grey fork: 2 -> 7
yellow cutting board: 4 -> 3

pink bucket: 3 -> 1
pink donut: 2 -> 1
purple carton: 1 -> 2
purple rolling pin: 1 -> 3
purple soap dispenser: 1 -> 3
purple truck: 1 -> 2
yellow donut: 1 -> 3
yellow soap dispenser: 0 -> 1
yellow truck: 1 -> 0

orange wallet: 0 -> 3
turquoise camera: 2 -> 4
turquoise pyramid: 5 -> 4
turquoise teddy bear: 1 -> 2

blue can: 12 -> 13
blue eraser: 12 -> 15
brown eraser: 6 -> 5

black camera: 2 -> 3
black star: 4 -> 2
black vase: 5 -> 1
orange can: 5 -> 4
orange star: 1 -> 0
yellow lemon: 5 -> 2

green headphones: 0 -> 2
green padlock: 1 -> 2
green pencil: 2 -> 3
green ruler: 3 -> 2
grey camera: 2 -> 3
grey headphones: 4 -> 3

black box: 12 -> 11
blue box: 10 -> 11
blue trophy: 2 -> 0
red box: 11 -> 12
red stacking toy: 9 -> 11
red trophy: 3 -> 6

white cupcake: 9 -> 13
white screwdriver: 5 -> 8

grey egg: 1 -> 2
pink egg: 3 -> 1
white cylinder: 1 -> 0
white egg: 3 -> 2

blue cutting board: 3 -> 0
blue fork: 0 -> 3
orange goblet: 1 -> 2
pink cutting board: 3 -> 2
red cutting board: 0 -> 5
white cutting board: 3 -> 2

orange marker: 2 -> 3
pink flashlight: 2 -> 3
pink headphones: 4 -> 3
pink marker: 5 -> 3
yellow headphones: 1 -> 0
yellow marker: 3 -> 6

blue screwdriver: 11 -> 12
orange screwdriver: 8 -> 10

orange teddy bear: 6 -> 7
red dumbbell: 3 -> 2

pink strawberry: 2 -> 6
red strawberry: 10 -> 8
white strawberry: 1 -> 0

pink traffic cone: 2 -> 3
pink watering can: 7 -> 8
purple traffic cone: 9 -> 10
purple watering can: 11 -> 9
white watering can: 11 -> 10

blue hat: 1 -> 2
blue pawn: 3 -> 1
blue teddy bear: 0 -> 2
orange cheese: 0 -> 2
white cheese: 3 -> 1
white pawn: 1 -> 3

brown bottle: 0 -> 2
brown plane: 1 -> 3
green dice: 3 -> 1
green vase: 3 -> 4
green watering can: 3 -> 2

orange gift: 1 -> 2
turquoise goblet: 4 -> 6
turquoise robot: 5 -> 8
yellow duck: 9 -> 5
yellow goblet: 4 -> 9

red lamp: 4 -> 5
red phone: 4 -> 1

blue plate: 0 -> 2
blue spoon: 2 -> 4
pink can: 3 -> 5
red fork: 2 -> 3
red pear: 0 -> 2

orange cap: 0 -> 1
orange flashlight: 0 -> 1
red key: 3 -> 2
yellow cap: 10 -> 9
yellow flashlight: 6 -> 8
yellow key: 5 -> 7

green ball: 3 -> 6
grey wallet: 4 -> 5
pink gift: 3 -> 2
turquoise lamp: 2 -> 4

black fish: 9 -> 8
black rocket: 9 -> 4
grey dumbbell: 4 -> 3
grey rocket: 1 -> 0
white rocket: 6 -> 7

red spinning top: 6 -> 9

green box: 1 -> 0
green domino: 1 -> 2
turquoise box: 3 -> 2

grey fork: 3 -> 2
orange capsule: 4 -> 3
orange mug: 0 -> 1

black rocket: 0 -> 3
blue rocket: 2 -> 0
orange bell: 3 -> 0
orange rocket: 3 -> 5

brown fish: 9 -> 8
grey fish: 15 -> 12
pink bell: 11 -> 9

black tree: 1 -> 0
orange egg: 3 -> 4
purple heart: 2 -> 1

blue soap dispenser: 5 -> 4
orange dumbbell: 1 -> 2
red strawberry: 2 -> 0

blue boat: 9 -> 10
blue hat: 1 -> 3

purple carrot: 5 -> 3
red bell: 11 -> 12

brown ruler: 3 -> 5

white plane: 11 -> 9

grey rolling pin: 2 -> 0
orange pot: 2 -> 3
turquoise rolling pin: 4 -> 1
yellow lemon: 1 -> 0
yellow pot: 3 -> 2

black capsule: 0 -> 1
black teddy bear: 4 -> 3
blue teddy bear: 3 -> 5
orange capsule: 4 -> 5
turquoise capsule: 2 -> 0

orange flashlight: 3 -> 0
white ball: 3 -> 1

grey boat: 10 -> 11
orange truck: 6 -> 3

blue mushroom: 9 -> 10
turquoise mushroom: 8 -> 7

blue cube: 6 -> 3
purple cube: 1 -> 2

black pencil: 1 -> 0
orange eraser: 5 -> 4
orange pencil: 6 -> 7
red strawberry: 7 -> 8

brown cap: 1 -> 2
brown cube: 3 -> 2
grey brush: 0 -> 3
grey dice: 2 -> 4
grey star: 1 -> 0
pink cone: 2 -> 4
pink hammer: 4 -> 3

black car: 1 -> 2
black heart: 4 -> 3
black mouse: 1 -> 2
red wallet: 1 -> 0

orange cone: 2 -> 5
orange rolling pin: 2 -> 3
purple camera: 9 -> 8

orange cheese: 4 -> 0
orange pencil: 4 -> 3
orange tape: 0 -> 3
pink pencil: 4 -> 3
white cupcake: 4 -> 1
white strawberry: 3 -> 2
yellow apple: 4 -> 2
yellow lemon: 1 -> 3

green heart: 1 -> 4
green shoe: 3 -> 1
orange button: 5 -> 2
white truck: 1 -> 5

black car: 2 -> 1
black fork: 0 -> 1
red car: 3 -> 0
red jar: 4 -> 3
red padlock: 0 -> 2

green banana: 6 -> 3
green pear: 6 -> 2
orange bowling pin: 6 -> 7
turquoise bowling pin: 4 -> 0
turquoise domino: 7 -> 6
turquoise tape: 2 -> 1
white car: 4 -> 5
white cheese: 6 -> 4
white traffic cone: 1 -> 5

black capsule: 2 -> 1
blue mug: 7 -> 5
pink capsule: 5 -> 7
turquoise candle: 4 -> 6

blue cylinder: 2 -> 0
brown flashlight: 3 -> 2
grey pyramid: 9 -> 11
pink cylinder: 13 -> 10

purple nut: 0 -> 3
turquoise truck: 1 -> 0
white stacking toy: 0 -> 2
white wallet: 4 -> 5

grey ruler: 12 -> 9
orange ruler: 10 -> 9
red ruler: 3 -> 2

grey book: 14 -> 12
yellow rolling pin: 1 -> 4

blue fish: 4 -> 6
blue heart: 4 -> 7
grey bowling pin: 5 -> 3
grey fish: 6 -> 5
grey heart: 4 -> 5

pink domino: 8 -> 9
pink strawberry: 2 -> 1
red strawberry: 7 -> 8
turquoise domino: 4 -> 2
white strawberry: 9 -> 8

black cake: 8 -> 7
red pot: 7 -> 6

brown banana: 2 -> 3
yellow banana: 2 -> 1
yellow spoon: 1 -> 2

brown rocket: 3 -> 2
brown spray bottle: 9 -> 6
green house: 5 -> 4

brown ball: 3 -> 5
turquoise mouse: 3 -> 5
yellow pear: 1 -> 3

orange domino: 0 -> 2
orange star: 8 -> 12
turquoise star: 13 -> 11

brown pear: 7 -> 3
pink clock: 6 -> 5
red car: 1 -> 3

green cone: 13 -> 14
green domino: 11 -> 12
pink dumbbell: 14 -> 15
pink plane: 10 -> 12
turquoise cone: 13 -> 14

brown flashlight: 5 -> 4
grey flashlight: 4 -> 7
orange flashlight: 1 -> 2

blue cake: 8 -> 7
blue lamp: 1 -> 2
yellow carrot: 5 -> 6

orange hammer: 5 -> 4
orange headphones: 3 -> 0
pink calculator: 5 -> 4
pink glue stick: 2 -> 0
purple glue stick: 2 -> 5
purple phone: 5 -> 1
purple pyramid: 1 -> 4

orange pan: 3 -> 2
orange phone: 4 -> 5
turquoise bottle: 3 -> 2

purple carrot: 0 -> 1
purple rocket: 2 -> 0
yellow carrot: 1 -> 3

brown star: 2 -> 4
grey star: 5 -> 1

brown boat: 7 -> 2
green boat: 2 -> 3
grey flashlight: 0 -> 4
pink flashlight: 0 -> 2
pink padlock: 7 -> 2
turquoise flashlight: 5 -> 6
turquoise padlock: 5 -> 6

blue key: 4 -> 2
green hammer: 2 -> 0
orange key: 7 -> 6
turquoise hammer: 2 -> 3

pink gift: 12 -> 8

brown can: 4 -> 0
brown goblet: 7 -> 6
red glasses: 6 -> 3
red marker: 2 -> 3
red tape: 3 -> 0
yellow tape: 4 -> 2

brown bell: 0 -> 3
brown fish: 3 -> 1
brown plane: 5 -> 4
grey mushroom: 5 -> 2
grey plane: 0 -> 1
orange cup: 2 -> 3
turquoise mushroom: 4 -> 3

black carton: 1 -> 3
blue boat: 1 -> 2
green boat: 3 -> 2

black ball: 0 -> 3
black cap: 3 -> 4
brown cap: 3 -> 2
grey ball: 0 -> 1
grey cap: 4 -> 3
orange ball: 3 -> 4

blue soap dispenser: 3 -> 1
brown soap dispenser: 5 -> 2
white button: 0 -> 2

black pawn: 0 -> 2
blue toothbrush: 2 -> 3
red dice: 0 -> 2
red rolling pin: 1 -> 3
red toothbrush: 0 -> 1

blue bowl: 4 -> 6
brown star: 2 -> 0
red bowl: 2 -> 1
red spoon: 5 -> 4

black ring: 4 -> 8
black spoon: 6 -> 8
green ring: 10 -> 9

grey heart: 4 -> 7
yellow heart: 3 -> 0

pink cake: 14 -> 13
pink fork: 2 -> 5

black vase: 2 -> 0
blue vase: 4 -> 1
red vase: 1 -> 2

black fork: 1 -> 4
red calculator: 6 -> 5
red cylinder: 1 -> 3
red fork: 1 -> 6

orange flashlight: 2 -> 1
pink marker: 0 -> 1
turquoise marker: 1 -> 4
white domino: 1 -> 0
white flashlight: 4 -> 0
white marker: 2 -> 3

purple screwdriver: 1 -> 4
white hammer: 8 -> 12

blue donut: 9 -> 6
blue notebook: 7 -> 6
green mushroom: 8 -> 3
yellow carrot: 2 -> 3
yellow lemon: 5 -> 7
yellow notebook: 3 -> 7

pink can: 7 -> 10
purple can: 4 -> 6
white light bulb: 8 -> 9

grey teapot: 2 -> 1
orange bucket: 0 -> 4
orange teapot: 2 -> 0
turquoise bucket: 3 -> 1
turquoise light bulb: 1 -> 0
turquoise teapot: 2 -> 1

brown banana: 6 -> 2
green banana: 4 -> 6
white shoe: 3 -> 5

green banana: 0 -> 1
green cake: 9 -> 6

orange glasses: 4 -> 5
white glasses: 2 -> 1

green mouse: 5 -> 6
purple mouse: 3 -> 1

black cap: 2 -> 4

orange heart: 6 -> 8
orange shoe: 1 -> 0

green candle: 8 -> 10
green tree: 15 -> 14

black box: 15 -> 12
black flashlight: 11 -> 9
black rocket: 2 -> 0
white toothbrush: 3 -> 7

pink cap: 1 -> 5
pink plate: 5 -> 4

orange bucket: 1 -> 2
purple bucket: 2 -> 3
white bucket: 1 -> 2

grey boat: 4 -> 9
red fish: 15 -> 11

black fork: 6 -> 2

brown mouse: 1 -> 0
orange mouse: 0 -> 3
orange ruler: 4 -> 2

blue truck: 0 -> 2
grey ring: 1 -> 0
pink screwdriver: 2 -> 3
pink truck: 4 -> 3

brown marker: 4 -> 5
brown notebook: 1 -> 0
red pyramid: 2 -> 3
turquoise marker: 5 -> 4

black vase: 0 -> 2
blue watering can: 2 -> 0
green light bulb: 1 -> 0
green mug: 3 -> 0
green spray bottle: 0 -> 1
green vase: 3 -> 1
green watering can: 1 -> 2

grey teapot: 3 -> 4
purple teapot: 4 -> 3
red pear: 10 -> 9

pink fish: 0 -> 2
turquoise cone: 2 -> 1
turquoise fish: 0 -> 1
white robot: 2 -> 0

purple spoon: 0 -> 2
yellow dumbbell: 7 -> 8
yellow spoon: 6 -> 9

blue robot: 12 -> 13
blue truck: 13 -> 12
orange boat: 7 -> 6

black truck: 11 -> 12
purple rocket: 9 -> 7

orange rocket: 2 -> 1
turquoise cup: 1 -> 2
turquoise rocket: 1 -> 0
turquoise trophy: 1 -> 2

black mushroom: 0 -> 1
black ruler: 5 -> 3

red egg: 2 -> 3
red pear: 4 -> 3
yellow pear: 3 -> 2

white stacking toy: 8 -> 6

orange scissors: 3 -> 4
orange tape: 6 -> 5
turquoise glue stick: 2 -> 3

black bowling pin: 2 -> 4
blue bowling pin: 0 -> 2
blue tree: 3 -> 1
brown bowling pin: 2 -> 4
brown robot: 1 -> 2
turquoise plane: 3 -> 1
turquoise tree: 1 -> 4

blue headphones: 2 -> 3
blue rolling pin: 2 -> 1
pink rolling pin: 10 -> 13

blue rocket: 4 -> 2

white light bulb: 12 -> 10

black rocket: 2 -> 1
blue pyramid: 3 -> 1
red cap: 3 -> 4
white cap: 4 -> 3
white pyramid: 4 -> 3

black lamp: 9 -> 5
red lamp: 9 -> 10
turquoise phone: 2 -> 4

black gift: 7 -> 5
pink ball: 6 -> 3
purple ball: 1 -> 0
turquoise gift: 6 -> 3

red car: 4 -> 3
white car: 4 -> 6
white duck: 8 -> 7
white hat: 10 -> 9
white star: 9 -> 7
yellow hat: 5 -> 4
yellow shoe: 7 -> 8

Work to be completed :: Every line above from the line with "black mushroom: 0 -> 1" to the line with "white hat: 10 -> 9" is wanted, ends included; write them out exactly and add no other line.

Solution to this problem ::
black mushroom: 0 -> 1
black ruler: 5 -> 3

red egg: 2 -> 3
red pear: 4 -> 3
yellow pear: 3 -> 2

white stacking toy: 8 -> 6

orange scissors: 3 -> 4
orange tape: 6 -> 5
turquoise glue stick: 2 -> 3

black bowling pin: 2 -> 4
blue bowling pin: 0 -> 2
blue tree: 3 -> 1
brown bowling pin: 2 -> 4
brown robot: 1 -> 2
turquoise plane: 3 -> 1
turquoise tree: 1 -> 4

blue headphones: 2 -> 3
blue rolling pin: 2 -> 1
pink rolling pin: 10 -> 13

blue rocket: 4 -> 2

white light bulb: 12 -> 10

black rocket: 2 -> 1
blue pyramid: 3 -> 1
red cap: 3 -> 4
white cap: 4 -> 3
white pyramid: 4 -> 3

black lamp: 9 -> 5
red lamp: 9 -> 10
turquoise phone: 2 -> 4

black gift: 7 -> 5
pink ball: 6 -> 3
purple ball: 1 -> 0
turquoise gift: 6 -> 3

red car: 4 -> 3
white car: 4 -> 6
white duck: 8 -> 7
white hat: 10 -> 9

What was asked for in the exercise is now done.